WHAT IS NEEDED →
In the entries below, find the line containing "(199, 739) = (295, 685): blue", then copy it and every later line exactly, ending with the last line.

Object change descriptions
——

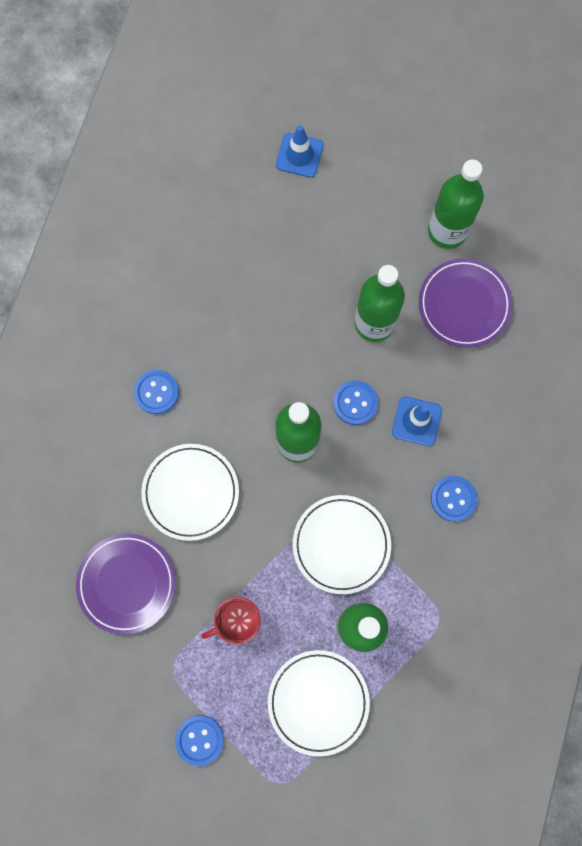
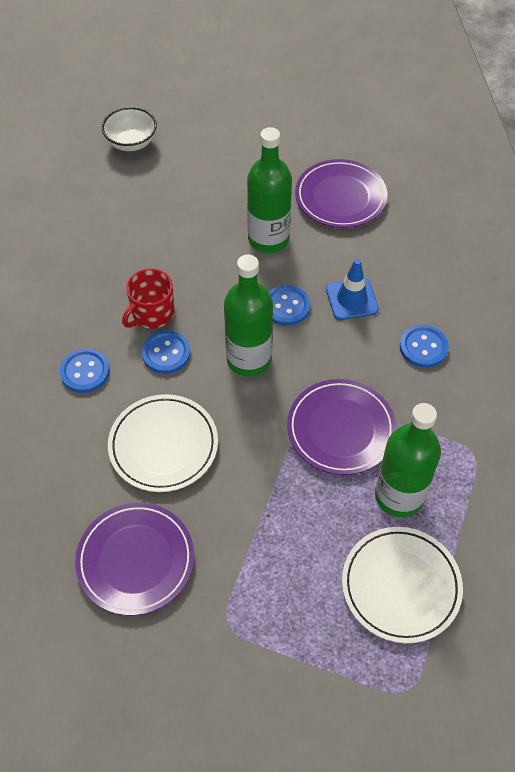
camera: 25 degrees left, 20 degrees down
(199, 739) = (295, 685): blue button -> blue button (166, 353)
(238, 621) = (274, 544): red mug -> red mug (152, 313)
(299, 155) = (131, 143): blue traffic cone -> white bowl
(341, 544) = (340, 429): white plate -> purple plate
(447, 231) = (293, 151): green bottle -> none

——

SOLUTION →
(199, 739) = (295, 685): blue button -> blue button (166, 353)
(238, 621) = (274, 544): red mug -> red mug (152, 313)
(299, 155) = (131, 143): blue traffic cone -> white bowl
(341, 544) = (340, 429): white plate -> purple plate
(447, 231) = (293, 151): green bottle -> none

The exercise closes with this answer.